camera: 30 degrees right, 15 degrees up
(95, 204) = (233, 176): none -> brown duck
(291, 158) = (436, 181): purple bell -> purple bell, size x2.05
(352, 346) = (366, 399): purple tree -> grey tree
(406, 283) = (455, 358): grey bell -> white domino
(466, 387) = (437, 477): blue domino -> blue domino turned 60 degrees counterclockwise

---

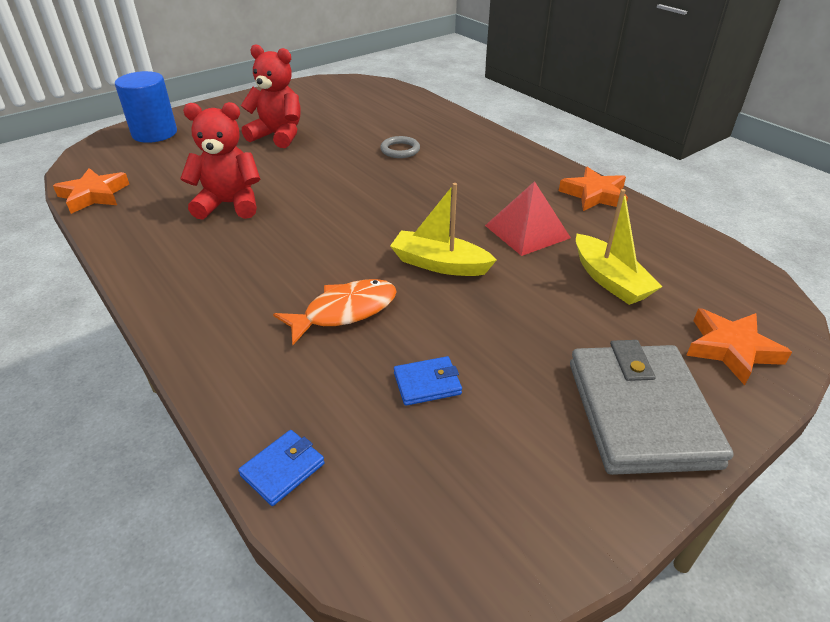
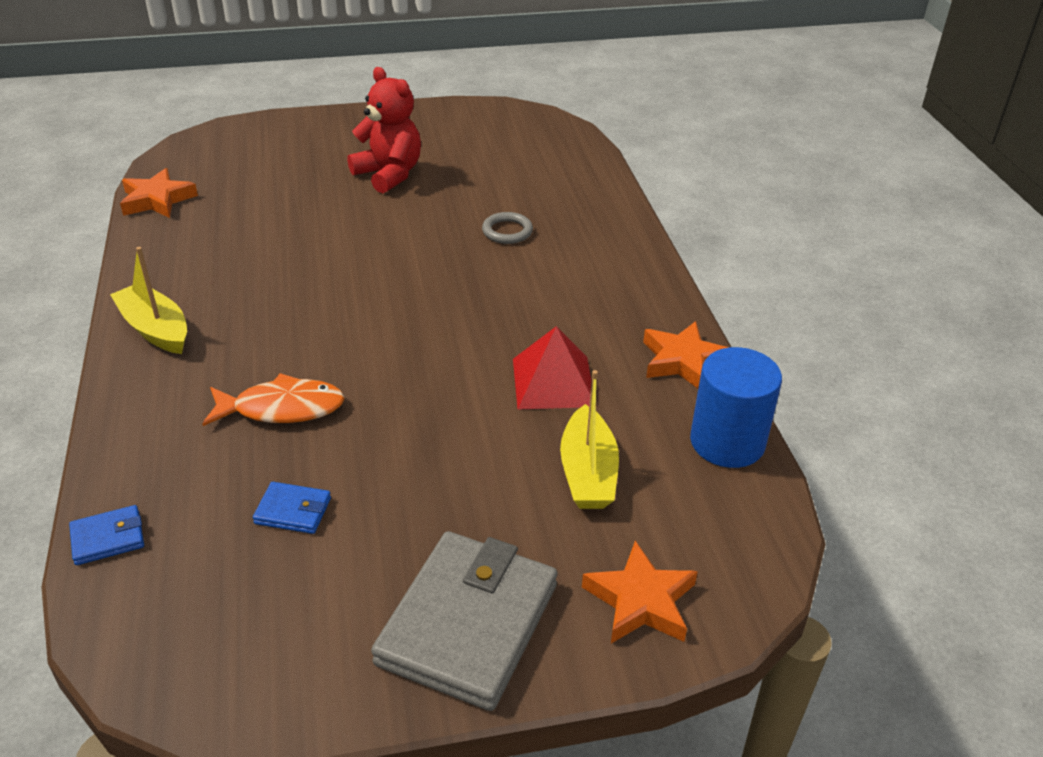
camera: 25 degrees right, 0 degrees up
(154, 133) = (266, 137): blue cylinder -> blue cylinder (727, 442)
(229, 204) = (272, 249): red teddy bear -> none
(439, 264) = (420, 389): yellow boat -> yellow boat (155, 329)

What you should do = Among the records above, a stretch begins at the line containing "camera: 30 degrees right, 15 degrees up" and ends at the line containing "(466, 387) = (437, 477): blue". Restate that stretch word for word, and nothing else.

Exercise answer =
camera: 30 degrees right, 15 degrees up
(95, 204) = (233, 176): none -> brown duck
(291, 158) = (436, 181): purple bell -> purple bell, size x2.05
(352, 346) = (366, 399): purple tree -> grey tree
(406, 283) = (455, 358): grey bell -> white domino
(466, 387) = (437, 477): blue domino -> blue domino turned 60 degrees counterclockwise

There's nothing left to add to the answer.